Could you restate word for word the lines running from the one with "gray L-shape: (93, 377)" to the end of the data, both ends included, but without pictures?

● **Extracted records**:
_ _ _

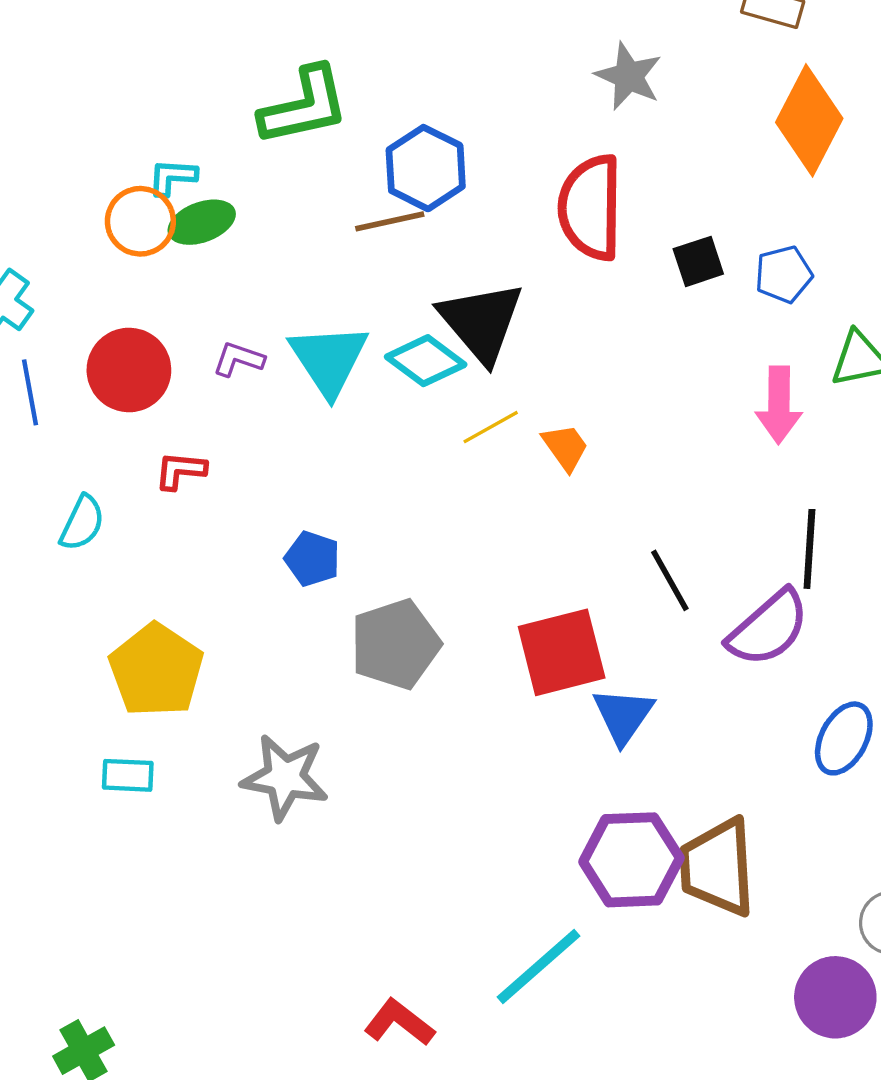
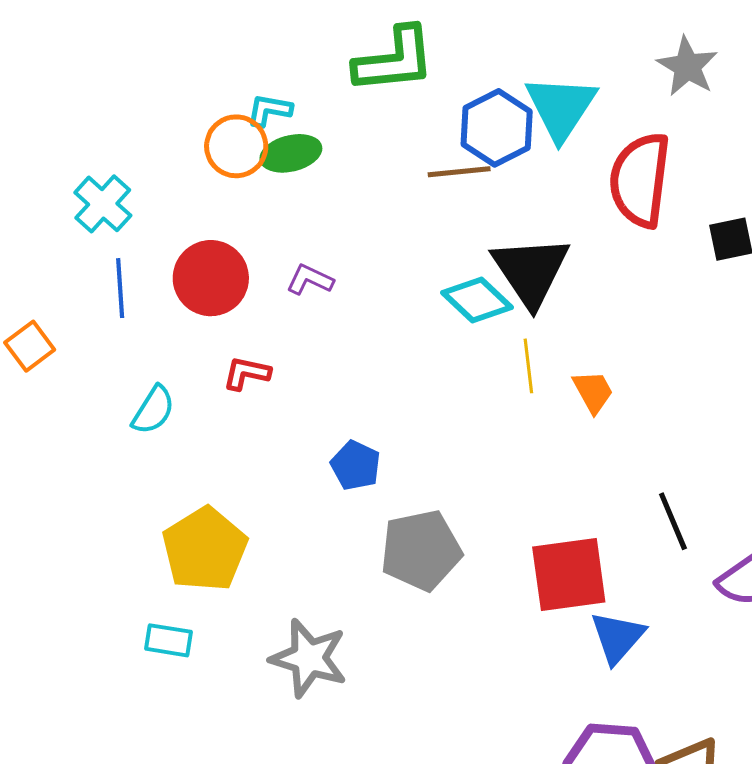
cyan triangle: (329, 360) -> (561, 107), moved
yellow line: (491, 427) -> (528, 366), turned -74

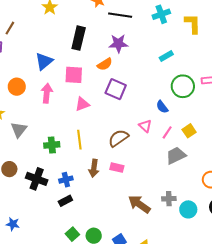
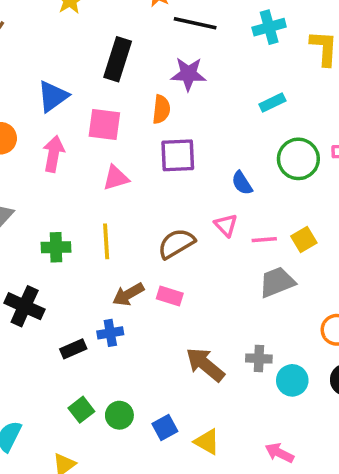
orange semicircle: (105, 64) -> (161, 109), turned -56
purple square: (116, 89) -> (178, 155), turned -30
blue semicircle: (162, 107) -> (242, 183), moved
pink line: (167, 132) -> (264, 240), turned 48
brown arrow: (94, 168) -> (128, 294), turned 48
blue cross: (66, 180) -> (110, 333), moved

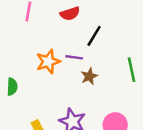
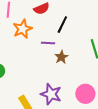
orange star: (48, 62) -> (22, 29), moved

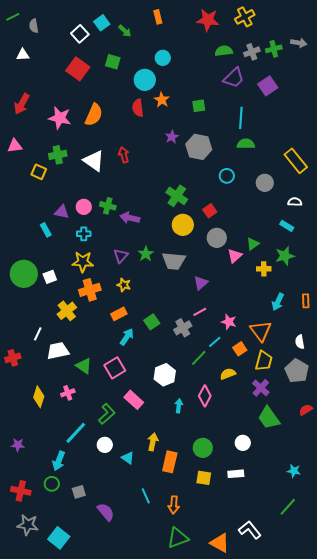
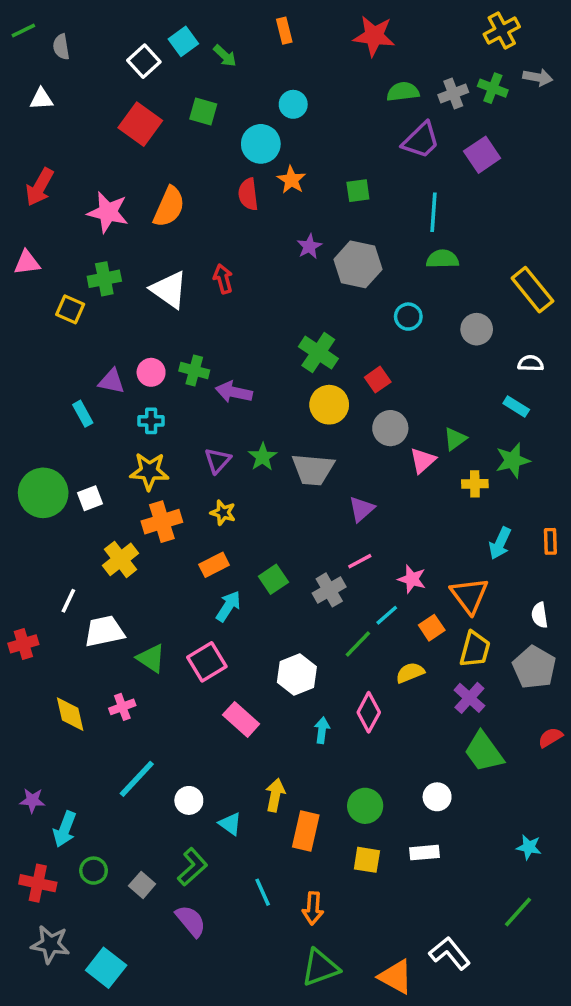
yellow cross: (245, 17) -> (502, 31), moved
green cross: (274, 49) -> (493, 88), turned 35
yellow diamond: (39, 397) -> (70, 714), turned -30
green L-shape: (107, 414) -> (192, 867), moved
cyan arrow: (59, 461) -> (65, 829), moved
gray square: (79, 492) -> (142, 885), turned -32

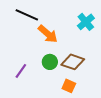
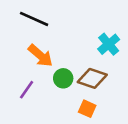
cyan cross: (86, 22) -> (109, 44), moved
orange arrow: (48, 34) -> (40, 56), moved

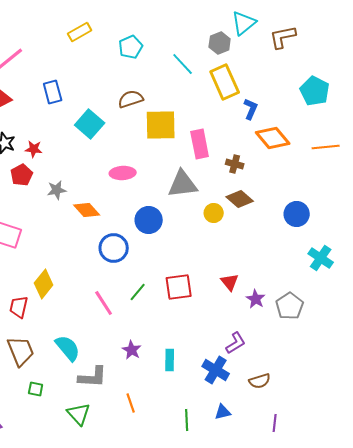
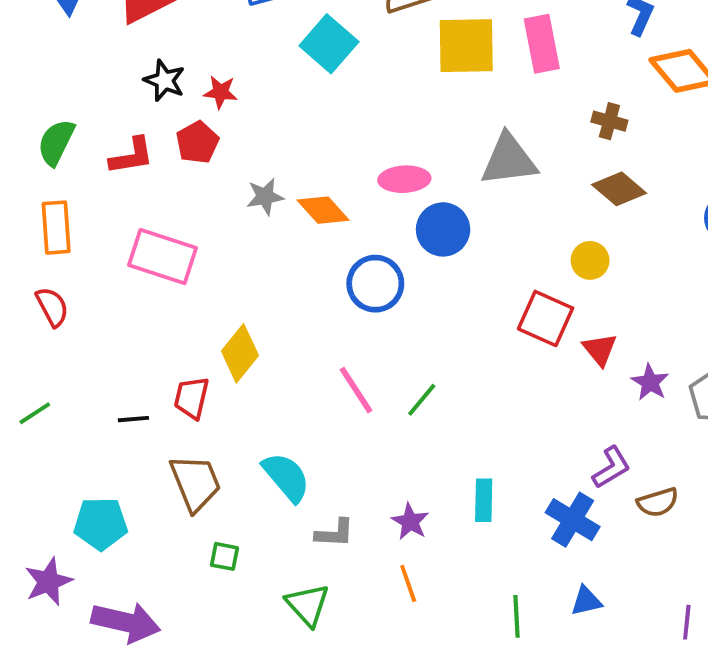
pink rectangle: (200, 144) -> (542, 44), moved
pink ellipse: (123, 173) -> (404, 179), moved
gray star: (57, 190) -> (265, 197), moved
yellow circle: (214, 213) -> (590, 260), moved
red square: (179, 287) -> (546, 318), moved, turned 32
green line: (138, 292) -> (422, 400), moved
purple star: (132, 350) -> (410, 522), moved
gray L-shape: (93, 377) -> (335, 533), size x0.7
brown semicircle: (260, 381) -> (658, 502), moved

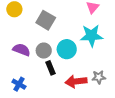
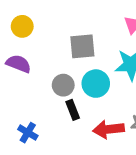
gray square: (46, 20) -> (82, 46), moved, turned -36
purple semicircle: (22, 50) -> (19, 64), moved

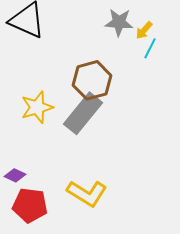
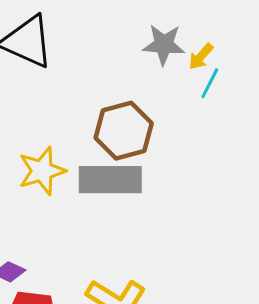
gray rectangle: (83, 113) -> (110, 180), turned 51

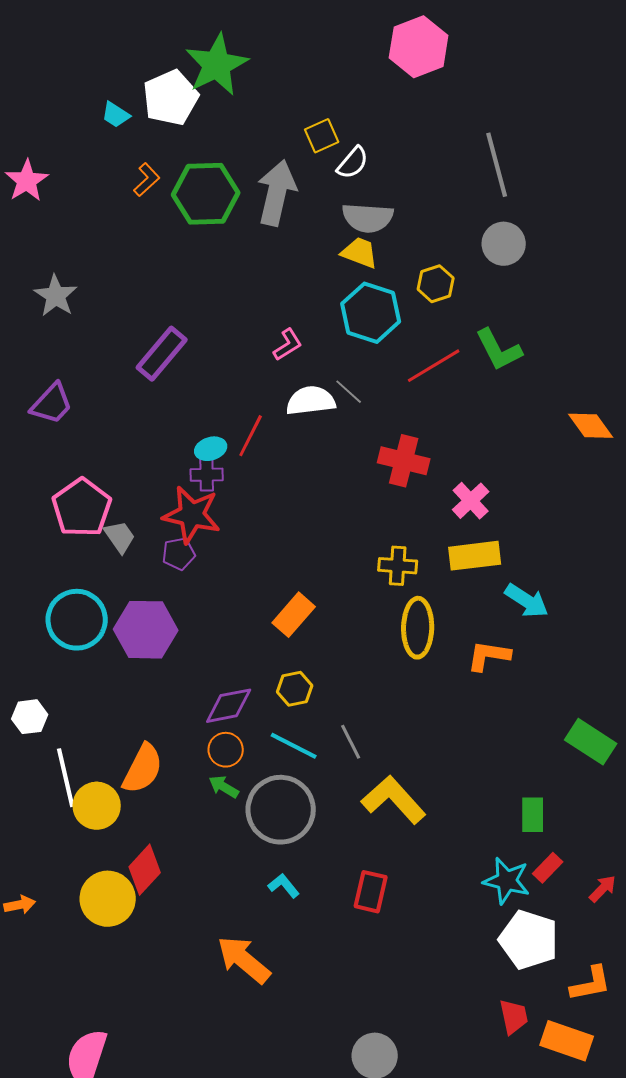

_ _ _

● **Completed exercise**:
gray L-shape: (93, 377) -> (335, 533), size x0.7
brown semicircle: (260, 381) -> (658, 502), moved

gray square: (46, 20) -> (82, 46), moved, turned -36
purple semicircle: (22, 50) -> (19, 64), moved

gray rectangle: (83, 113) -> (110, 180), turned 51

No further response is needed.